WHAT TO PRODUCE — From the listing that follows, output everything exactly except the pictures.

(RECORDS FOR THE TASK)

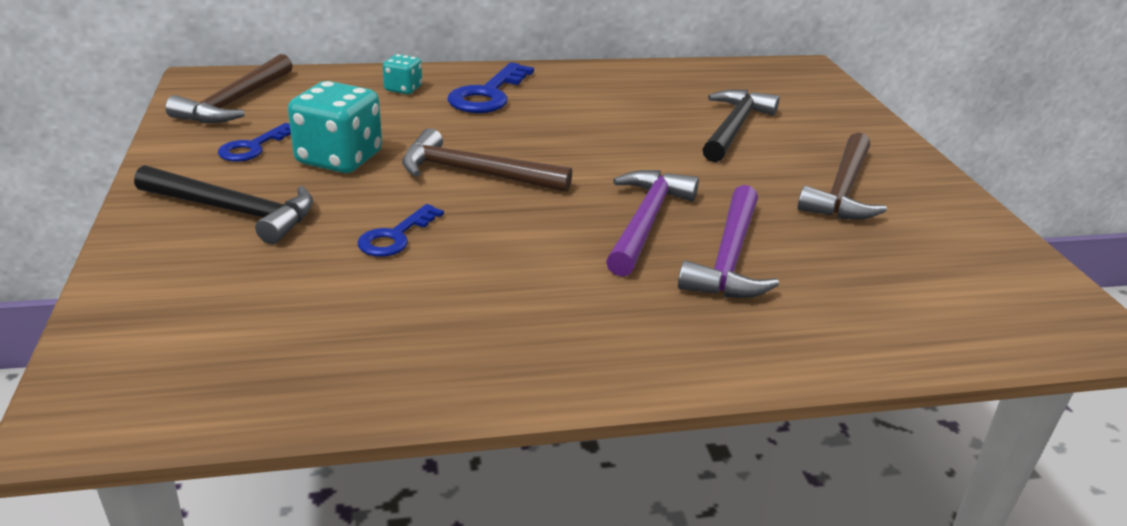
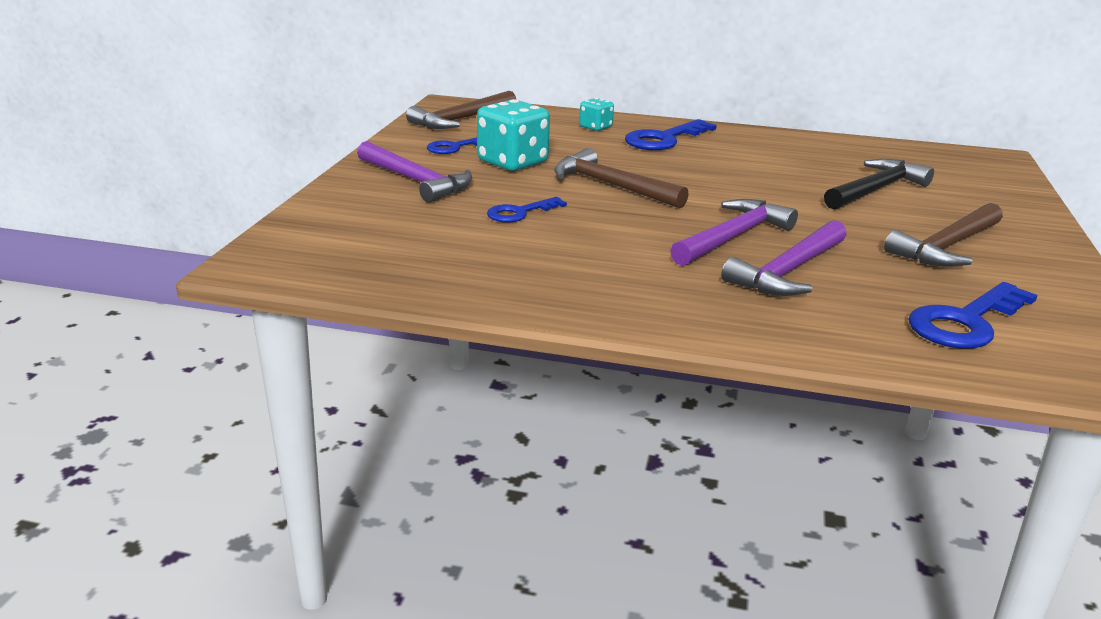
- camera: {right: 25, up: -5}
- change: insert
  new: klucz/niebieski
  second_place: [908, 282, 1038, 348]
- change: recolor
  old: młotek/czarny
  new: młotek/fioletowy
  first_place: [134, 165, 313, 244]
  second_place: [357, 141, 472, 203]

(End RECORDS FOR THE TASK)

OUTPUT FOR THIS EXERCISE —
- camera: {right: 25, up: -5}
- change: insert
  new: klucz/niebieski
  second_place: [908, 282, 1038, 348]
- change: recolor
  old: młotek/czarny
  new: młotek/fioletowy
  first_place: [134, 165, 313, 244]
  second_place: [357, 141, 472, 203]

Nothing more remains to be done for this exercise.